With the line containing "left) to cohete/morado" as the starting point, write out each line exactly through the final line of the listing, both ends included.
╭──
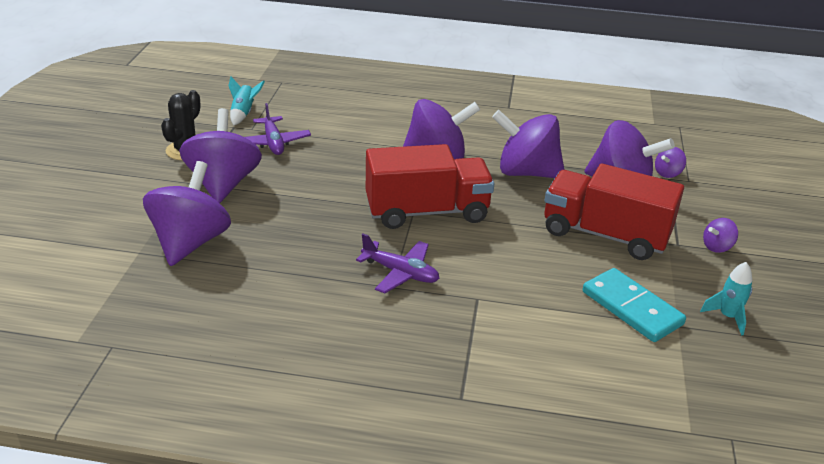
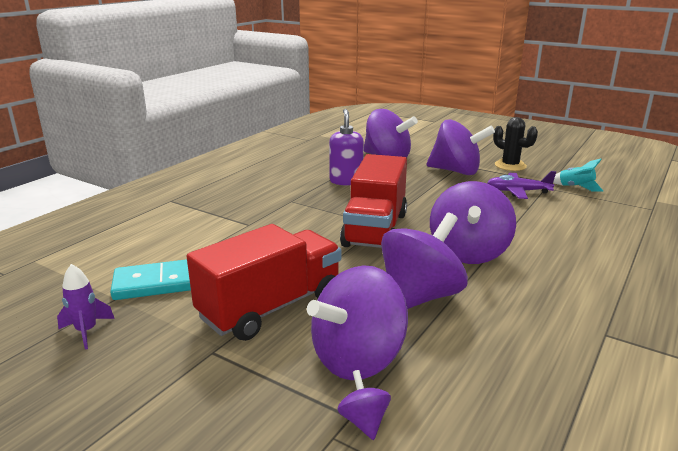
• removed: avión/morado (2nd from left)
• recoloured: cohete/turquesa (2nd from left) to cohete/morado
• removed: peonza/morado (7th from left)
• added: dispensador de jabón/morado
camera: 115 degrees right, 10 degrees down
╰──
▸ **Exercise output**:
• recoloured: cohete/turquesa (2nd from left) to cohete/morado
• removed: peonza/morado (7th from left)
• added: dispensador de jabón/morado
camera: 115 degrees right, 10 degrees down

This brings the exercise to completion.